— START —

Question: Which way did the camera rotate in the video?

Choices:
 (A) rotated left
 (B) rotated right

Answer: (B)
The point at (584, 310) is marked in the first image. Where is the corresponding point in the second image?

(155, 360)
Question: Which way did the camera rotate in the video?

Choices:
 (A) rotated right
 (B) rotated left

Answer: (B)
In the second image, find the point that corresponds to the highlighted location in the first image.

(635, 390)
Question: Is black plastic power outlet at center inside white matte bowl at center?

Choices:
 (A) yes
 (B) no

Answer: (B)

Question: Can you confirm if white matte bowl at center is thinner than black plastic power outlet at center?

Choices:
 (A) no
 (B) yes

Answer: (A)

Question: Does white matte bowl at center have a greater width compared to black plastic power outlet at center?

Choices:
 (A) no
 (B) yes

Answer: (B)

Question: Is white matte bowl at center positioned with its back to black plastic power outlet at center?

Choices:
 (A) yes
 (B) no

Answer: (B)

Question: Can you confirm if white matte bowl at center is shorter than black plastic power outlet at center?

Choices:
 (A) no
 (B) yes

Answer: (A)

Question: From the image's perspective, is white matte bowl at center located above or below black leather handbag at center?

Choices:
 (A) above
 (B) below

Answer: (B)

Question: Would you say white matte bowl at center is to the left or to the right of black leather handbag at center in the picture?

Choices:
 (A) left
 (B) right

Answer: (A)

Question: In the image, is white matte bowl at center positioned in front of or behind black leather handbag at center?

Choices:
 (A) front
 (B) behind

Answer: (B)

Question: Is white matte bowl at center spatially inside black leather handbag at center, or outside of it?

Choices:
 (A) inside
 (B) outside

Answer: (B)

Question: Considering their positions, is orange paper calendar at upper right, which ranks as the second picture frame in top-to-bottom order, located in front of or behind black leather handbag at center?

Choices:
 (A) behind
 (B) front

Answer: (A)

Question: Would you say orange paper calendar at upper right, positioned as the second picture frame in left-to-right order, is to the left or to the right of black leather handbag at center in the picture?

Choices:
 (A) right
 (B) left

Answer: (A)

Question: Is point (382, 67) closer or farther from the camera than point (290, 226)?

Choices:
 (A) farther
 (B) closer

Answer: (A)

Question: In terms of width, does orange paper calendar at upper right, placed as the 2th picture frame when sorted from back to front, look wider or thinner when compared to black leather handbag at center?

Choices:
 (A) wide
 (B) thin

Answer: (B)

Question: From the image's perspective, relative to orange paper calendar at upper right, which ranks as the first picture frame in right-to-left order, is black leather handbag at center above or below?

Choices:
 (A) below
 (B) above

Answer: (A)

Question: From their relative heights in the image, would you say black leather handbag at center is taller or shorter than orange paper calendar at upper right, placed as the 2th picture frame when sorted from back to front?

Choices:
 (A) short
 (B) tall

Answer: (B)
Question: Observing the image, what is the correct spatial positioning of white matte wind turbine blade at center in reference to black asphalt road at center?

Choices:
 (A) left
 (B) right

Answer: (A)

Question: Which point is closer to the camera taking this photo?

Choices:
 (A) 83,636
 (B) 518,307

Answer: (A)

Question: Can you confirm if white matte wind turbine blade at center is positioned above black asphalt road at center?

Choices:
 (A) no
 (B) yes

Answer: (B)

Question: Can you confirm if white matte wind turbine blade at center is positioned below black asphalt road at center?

— END —

- The request -
Pick out each line of the material above that contains the word "frame", and copy those lines in full.

- Exercise output -
Question: Considering their positions, is orange paper calendar at upper right, which ranks as the second picture frame in top-to-bottom order, located in front of or behind black leather handbag at center?
Question: Would you say orange paper calendar at upper right, positioned as the second picture frame in left-to-right order, is to the left or to the right of black leather handbag at center in the picture?
Question: In terms of width, does orange paper calendar at upper right, placed as the 2th picture frame when sorted from back to front, look wider or thinner when compared to black leather handbag at center?
Question: From the image's perspective, relative to orange paper calendar at upper right, which ranks as the first picture frame in right-to-left order, is black leather handbag at center above or below?
Question: From their relative heights in the image, would you say black leather handbag at center is taller or shorter than orange paper calendar at upper right, placed as the 2th picture frame when sorted from back to front?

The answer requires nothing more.